* [TASK INSTRUCTIONS] Please print the entries exactly, omitting each image.

Change detection outputs:
_ _ _ _ _ _ _
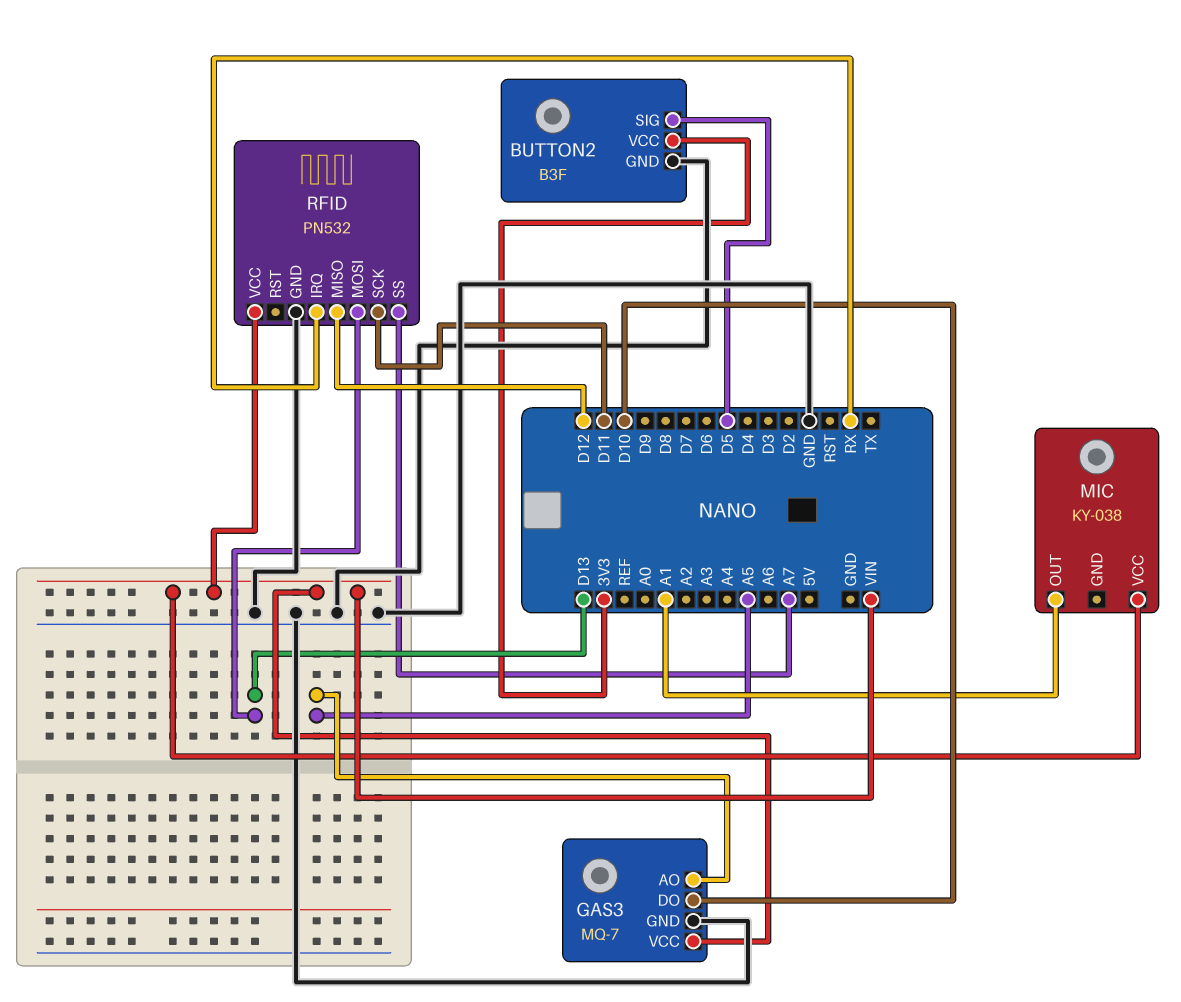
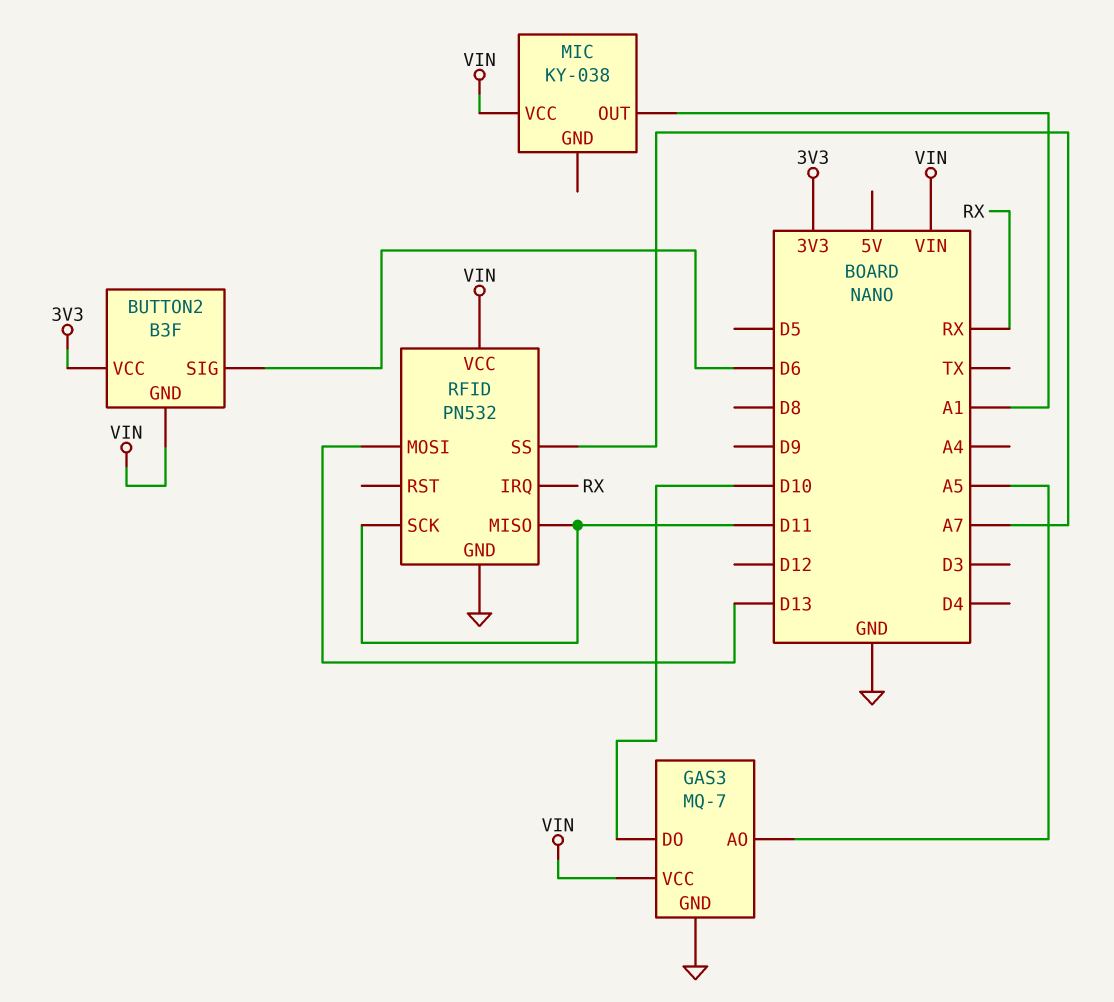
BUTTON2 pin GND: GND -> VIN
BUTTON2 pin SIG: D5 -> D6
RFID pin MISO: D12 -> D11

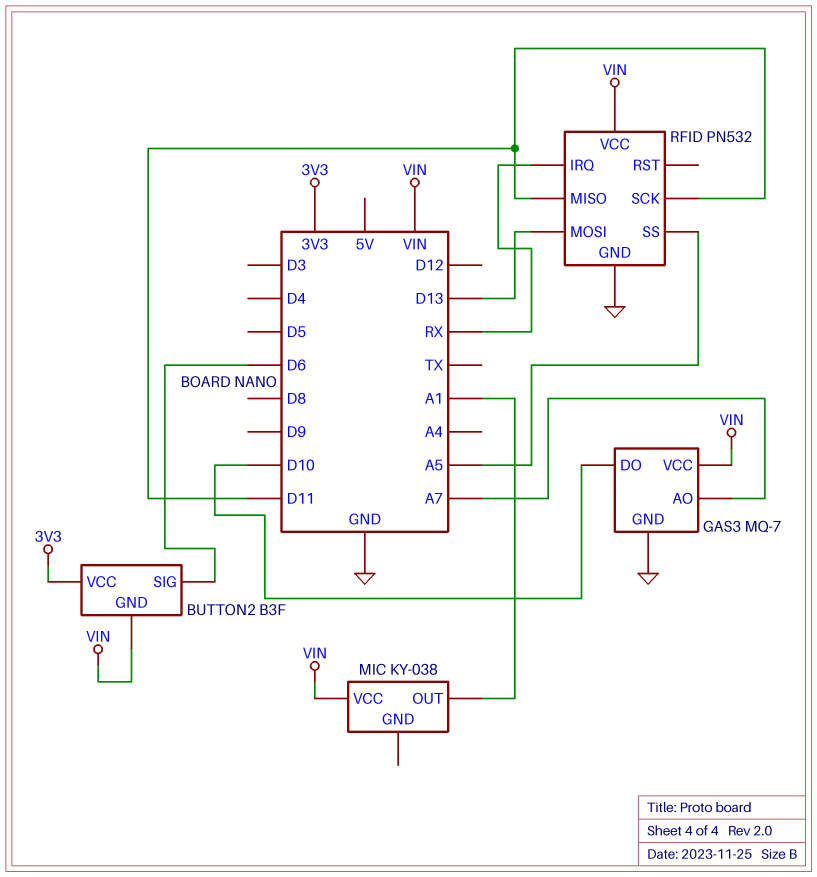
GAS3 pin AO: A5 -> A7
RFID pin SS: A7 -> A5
_ _ _ _ _ _ _
* [RESPONSE BELOW]
BUTTON2 pin GND: GND -> VIN
BUTTON2 pin SIG: D5 -> D6
RFID pin MISO: D12 -> D11

GAS3 pin AO: A5 -> A7
RFID pin SS: A7 -> A5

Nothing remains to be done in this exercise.